→ **GIVEN TASK**
List each line of the data below that contains the string "instrumentName".

→ **EXTRACTED INFORMATION**
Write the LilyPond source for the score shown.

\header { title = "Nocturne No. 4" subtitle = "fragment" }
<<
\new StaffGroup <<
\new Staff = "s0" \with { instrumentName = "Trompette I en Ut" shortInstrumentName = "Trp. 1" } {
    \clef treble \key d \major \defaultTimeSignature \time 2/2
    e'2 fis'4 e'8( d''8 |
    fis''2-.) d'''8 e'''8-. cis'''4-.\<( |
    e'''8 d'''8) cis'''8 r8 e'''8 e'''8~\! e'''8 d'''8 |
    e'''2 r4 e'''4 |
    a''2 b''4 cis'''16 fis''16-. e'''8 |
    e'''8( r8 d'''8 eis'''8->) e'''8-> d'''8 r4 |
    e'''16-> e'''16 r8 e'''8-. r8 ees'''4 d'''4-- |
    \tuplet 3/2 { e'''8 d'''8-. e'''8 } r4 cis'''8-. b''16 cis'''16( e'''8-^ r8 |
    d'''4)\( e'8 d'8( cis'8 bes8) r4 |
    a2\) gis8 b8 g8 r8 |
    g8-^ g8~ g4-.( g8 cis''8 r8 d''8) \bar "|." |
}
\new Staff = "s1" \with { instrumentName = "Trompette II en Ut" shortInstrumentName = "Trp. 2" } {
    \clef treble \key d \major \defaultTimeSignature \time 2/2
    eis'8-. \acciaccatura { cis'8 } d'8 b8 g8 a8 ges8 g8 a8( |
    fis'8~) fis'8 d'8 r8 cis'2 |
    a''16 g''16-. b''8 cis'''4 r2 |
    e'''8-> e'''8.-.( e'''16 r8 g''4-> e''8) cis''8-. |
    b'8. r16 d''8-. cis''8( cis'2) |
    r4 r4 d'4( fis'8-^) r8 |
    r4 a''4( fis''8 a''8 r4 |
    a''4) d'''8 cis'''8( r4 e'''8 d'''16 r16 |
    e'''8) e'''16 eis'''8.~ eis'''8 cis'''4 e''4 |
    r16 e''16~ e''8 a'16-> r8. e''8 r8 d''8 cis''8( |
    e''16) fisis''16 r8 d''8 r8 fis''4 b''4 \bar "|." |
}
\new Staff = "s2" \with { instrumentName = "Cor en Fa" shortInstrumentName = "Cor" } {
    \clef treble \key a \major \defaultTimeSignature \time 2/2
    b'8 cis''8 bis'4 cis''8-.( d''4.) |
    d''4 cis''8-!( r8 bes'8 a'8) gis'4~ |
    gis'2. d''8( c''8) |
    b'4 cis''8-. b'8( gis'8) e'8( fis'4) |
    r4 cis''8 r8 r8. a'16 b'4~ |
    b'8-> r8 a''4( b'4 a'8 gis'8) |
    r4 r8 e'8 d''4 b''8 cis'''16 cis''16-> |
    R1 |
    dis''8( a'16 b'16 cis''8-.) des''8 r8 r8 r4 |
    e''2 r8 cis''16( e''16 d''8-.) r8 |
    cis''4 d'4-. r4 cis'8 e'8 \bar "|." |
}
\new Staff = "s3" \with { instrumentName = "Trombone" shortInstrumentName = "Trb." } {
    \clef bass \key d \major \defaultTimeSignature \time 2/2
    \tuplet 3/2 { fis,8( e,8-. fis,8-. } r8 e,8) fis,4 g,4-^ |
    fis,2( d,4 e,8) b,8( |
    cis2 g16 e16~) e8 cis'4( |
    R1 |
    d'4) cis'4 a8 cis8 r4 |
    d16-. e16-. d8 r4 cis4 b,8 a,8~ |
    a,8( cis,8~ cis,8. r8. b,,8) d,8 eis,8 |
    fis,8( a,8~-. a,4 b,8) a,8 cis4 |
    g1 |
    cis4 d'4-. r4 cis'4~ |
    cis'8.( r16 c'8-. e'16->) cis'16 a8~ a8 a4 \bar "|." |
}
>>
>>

→ **RESPONSE FOR THIS EXERCISE**
\new Staff = "s0" \with { instrumentName = "Trompette I en Ut" shortInstrumentName = "Trp. 1" } {
\new Staff = "s1" \with { instrumentName = "Trompette II en Ut" shortInstrumentName = "Trp. 2" } {
\new Staff = "s2" \with { instrumentName = "Cor en Fa" shortInstrumentName = "Cor" } {
\new Staff = "s3" \with { instrumentName = "Trombone" shortInstrumentName = "Trb." } {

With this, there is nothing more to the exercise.